[Work request]:
Copy the records below exactly, starting at the line that contains "DIGITS3 pin DIO: B15 -> B14" and ending at the line that contains "IR: KY-022 -> TSOP4838"; leave out any pictures.

[Available data]:
════════

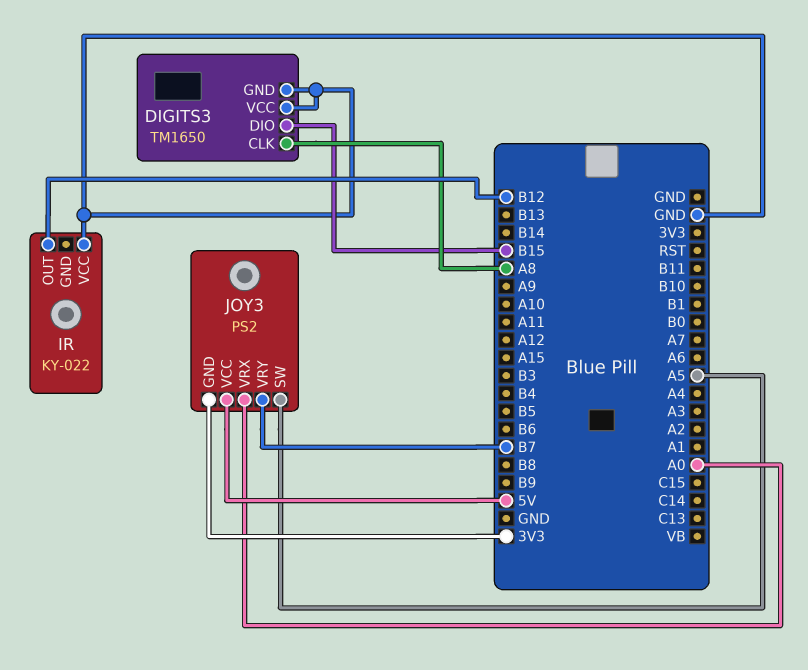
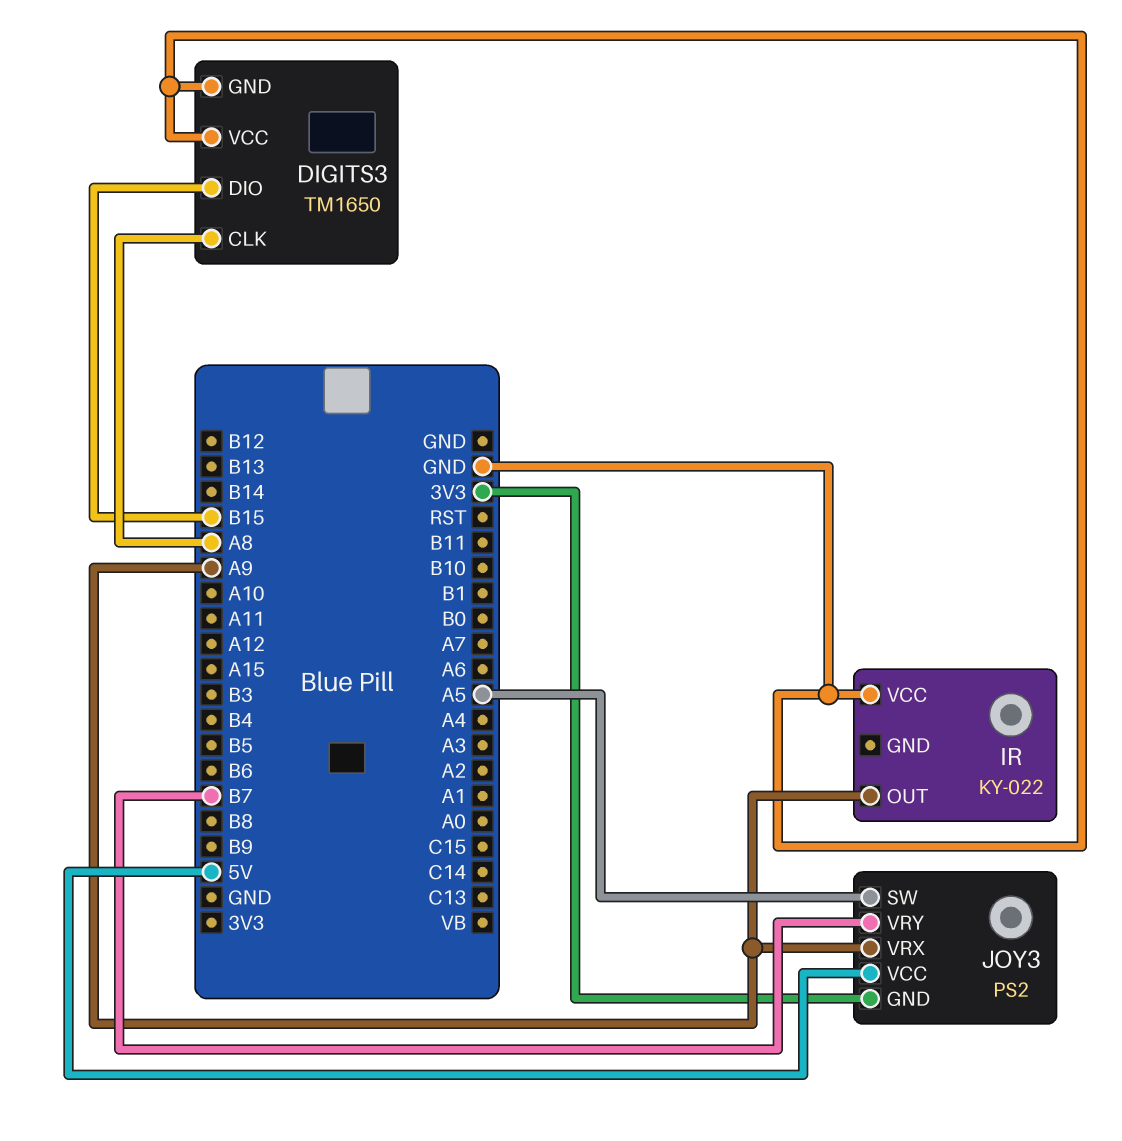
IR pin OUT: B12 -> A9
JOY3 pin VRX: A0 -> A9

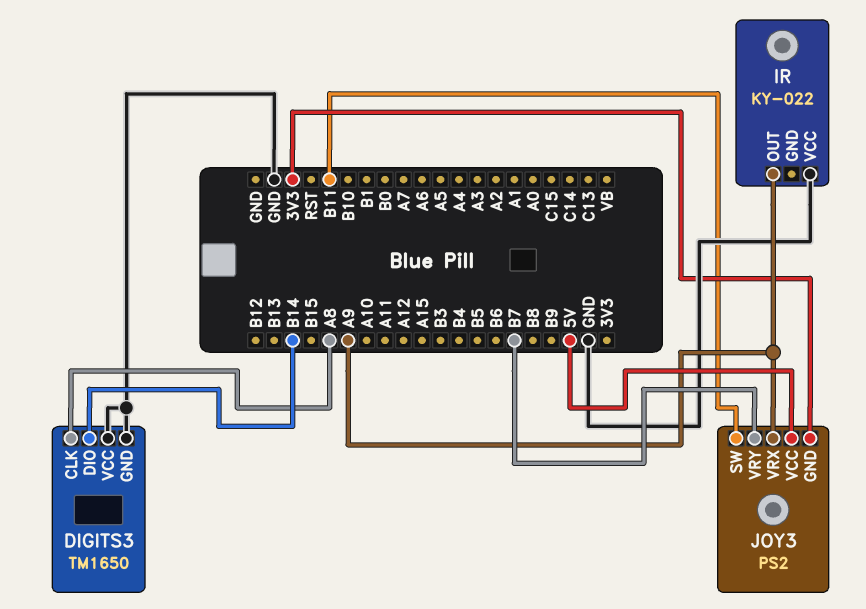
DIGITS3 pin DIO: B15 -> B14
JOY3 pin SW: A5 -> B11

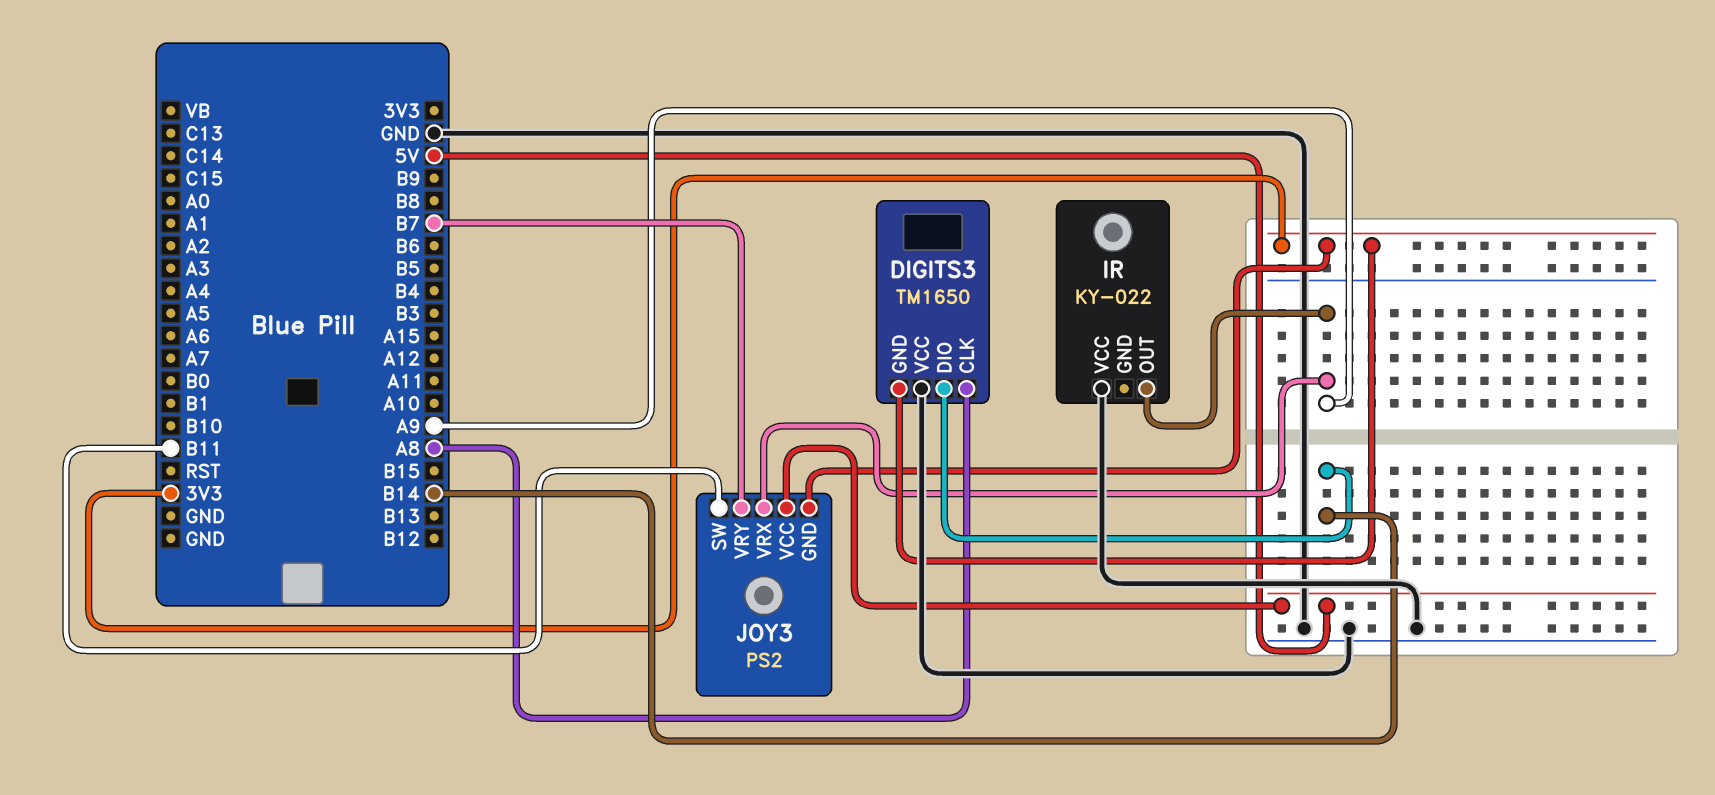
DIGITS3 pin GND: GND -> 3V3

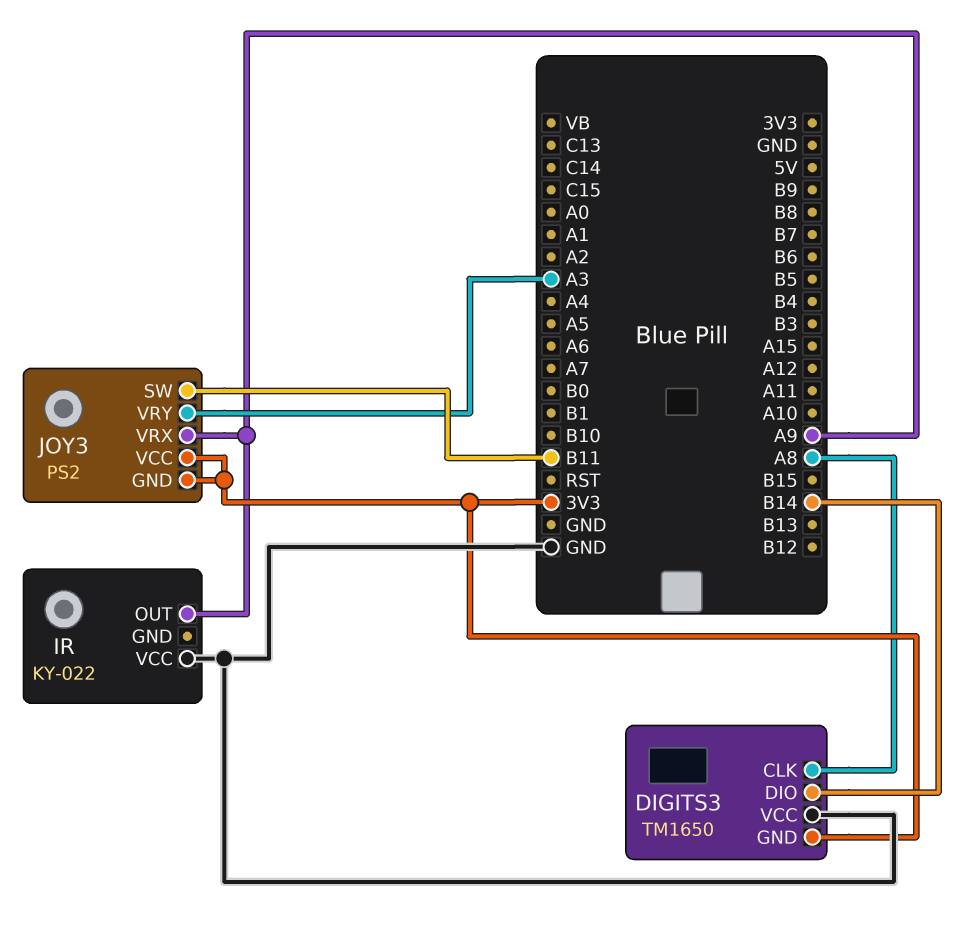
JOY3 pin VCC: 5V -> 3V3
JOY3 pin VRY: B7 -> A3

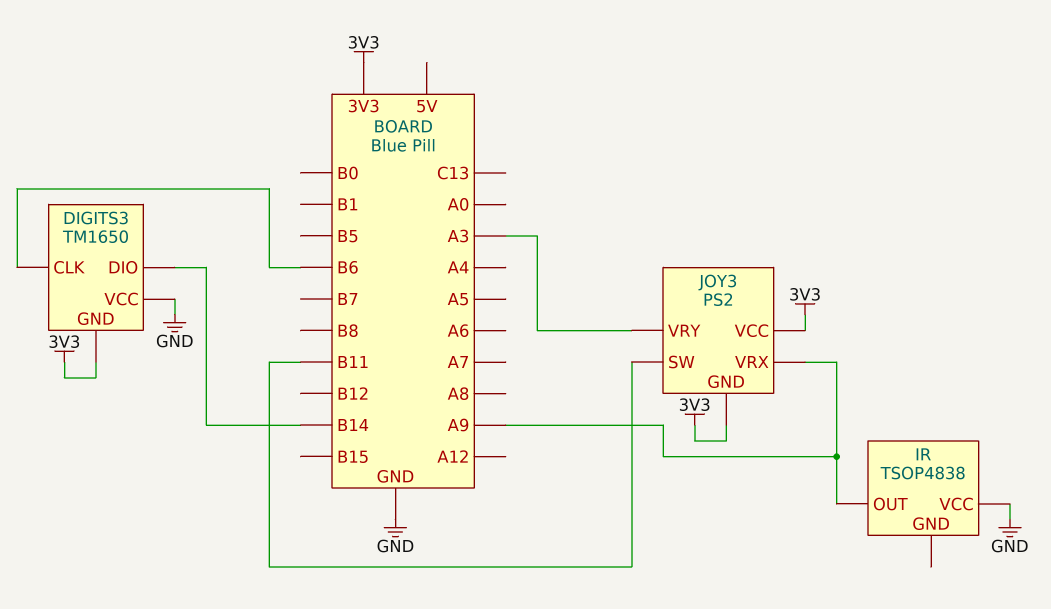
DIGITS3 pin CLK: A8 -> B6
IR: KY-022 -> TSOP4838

════════

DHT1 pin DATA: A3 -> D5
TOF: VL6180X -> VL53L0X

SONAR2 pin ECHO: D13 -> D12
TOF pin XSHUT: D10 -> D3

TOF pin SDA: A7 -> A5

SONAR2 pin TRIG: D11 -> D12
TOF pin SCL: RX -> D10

════════

[Exercise solution]:
DIGITS3 pin DIO: B15 -> B14
JOY3 pin SW: A5 -> B11

DIGITS3 pin GND: GND -> 3V3

JOY3 pin VCC: 5V -> 3V3
JOY3 pin VRY: B7 -> A3

DIGITS3 pin CLK: A8 -> B6
IR: KY-022 -> TSOP4838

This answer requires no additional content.